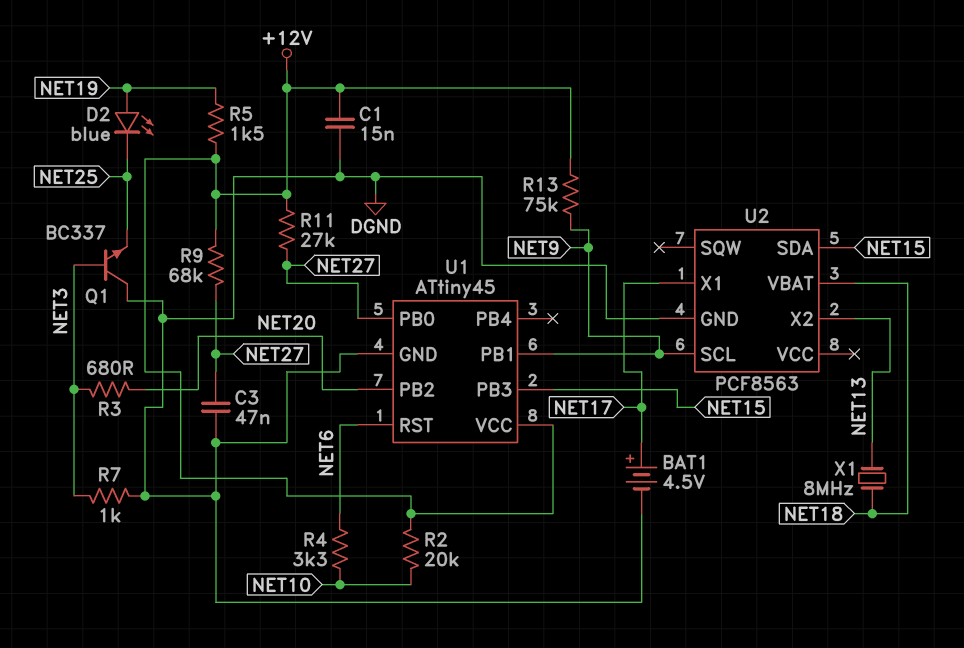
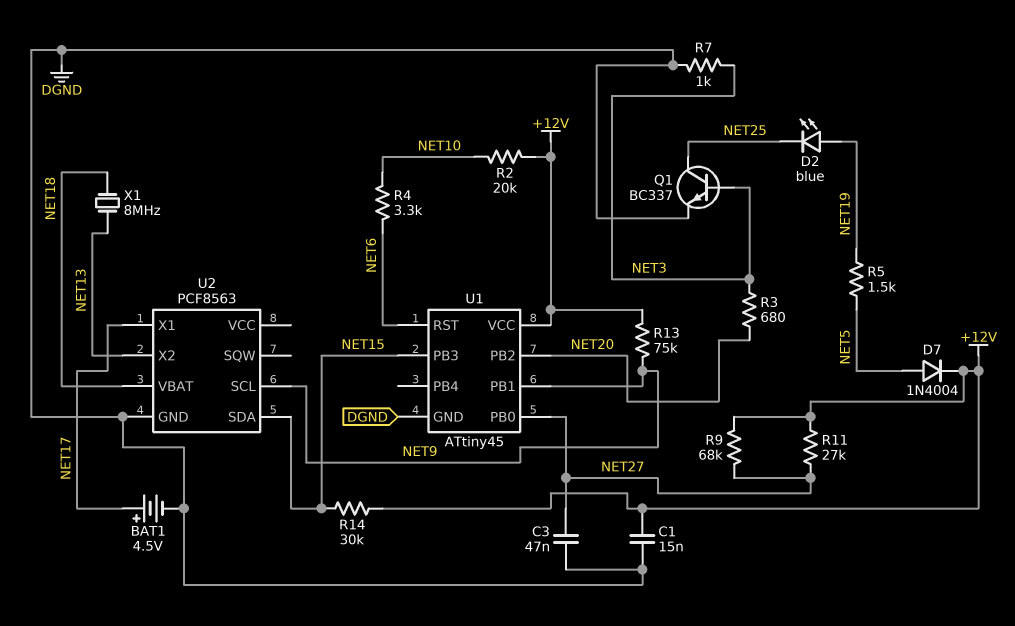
D7: none -> diode 1N4004 (A NET5, K +12V)
Q1: NPN BC337 (B NET3, C DGND, E NET25) -> NPN BC337 (B NET3, C NET25, E DGND)
R5: 1.5k (+12V, NET19) -> 1.5k (NET5, NET19)
R14: none -> 30k (+12V, NET15)

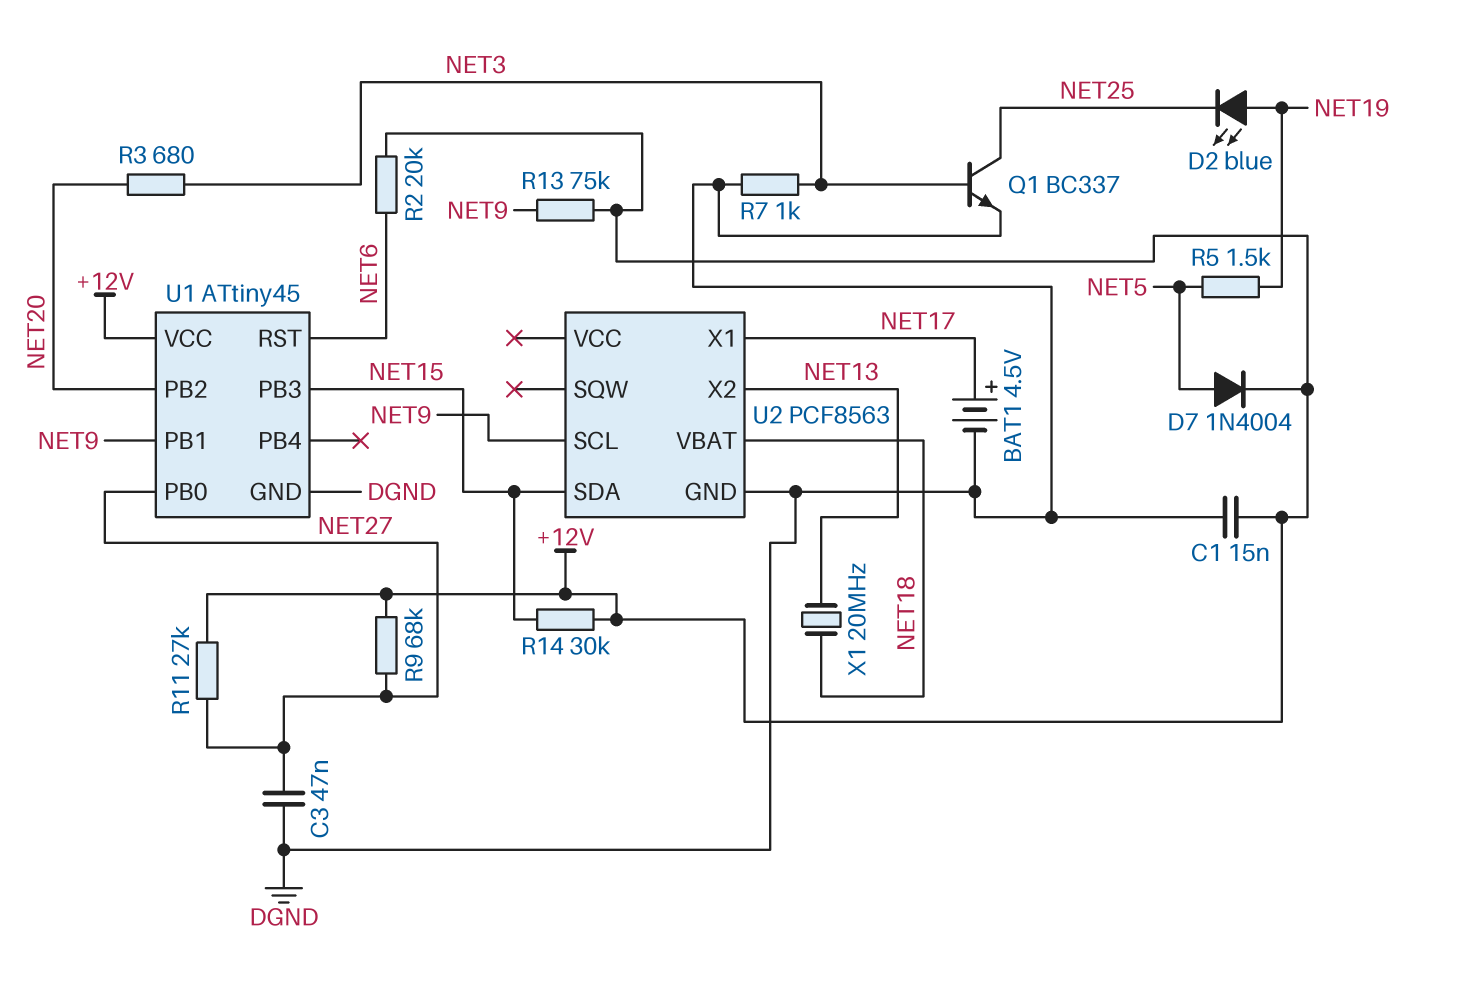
R2: 20k (+12V, NET10) -> 20k (+12V, NET6)
R4: 3.3k (NET6, NET10) -> none
X1: 8MHz (NET13, NET18) -> 20MHz (NET13, NET18)

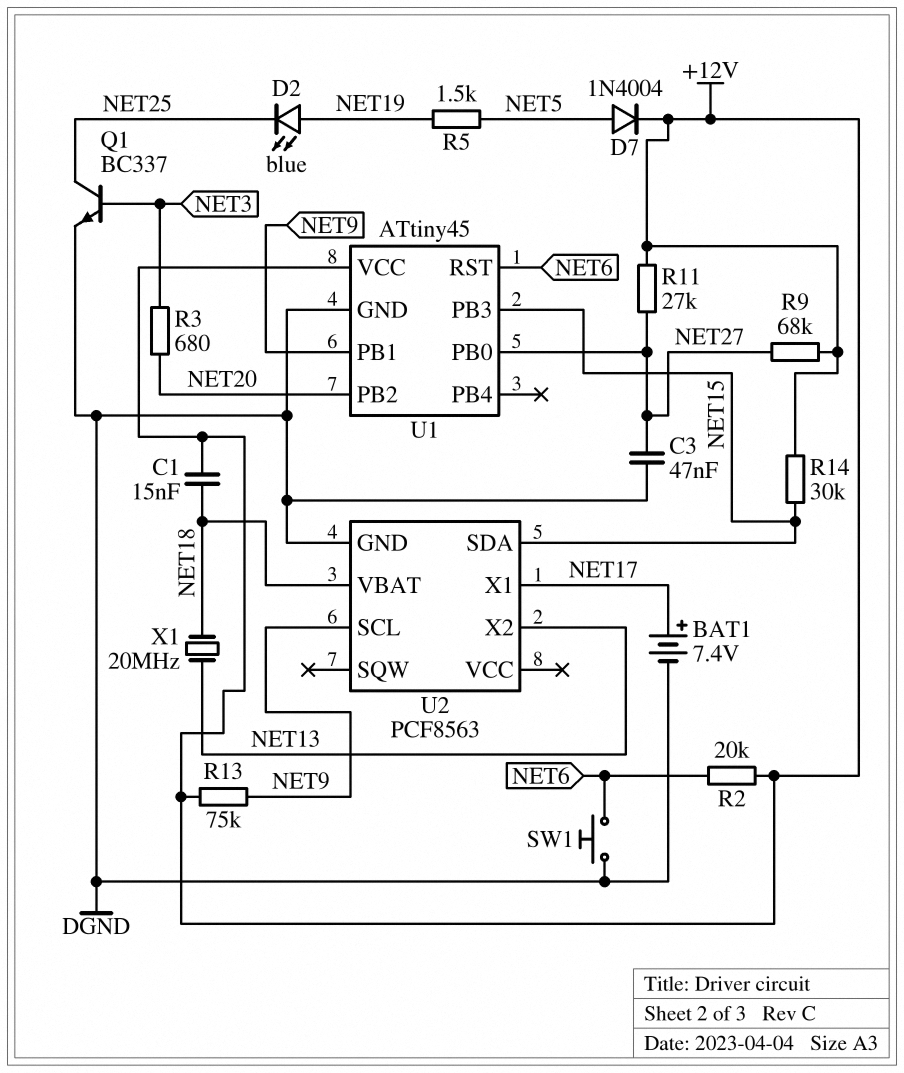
BAT1: 4.5V (plus NET17, minus DGND) -> 7.4V (plus NET17, minus DGND)
C1: 15nF (+12V, DGND) -> 15nF (+12V, NET18)
R7: 1k (DGND, NET3) -> none
SW1: none -> button (DGND, NET6)

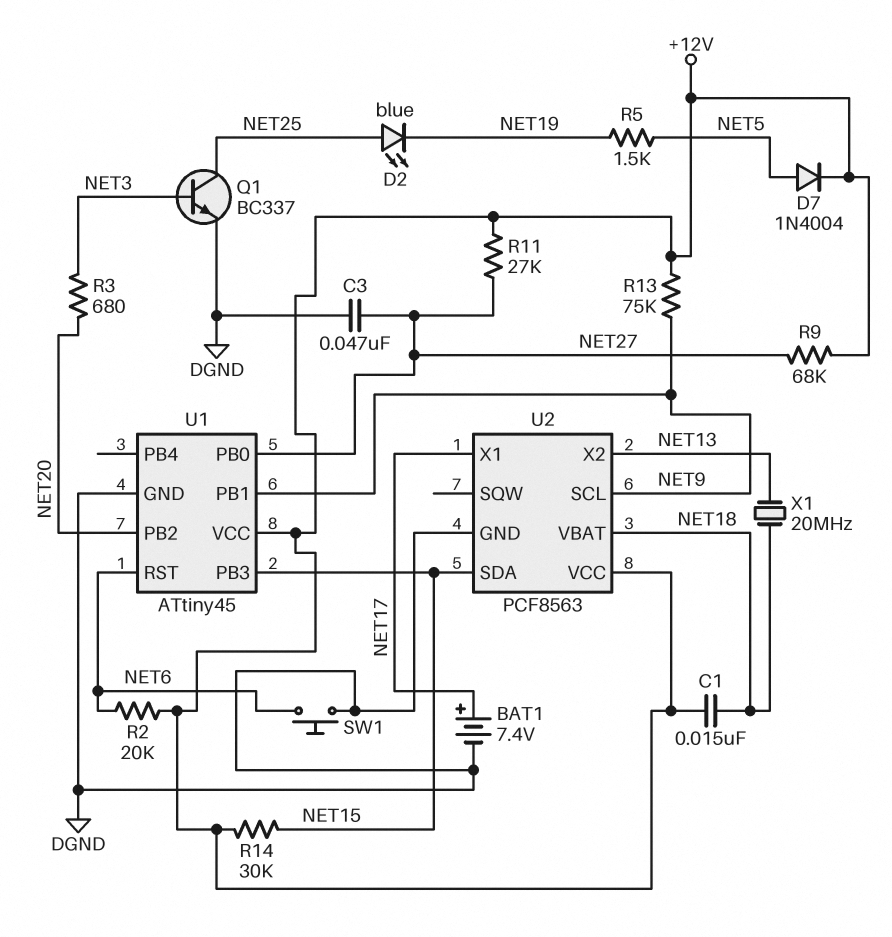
D2: LED blue (A NET19, K NET25) -> LED blue (A NET25, K NET19)
U2 pin VCC: none -> +12V

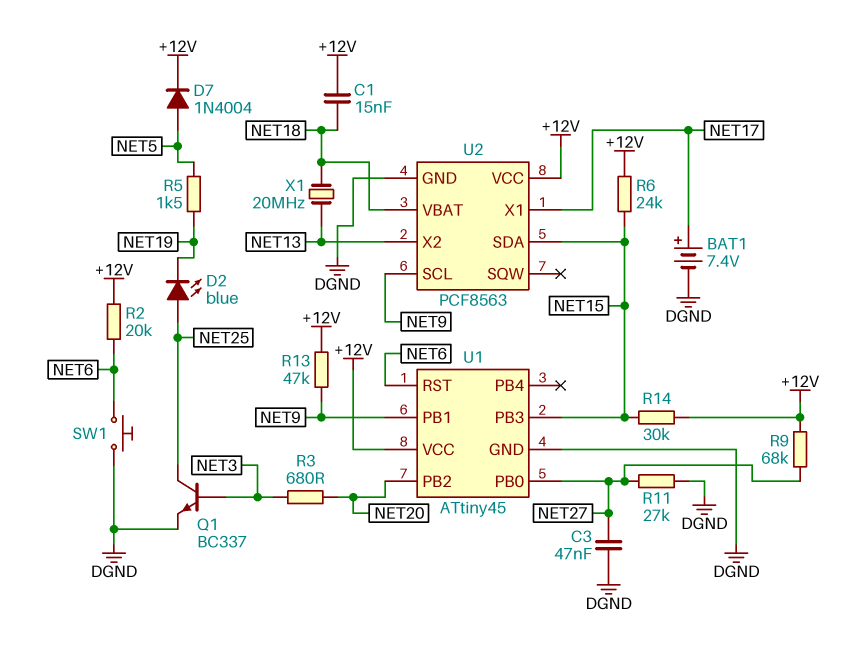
R6: none -> 24k (+12V, NET15)
R11: 27k (+12V, NET27) -> 27k (DGND, NET27)
R13: 75k (+12V, NET9) -> 47k (+12V, NET9)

Exercise details: State the number of lines in the records that include "none", and write nothing else.

Finished exercise: 7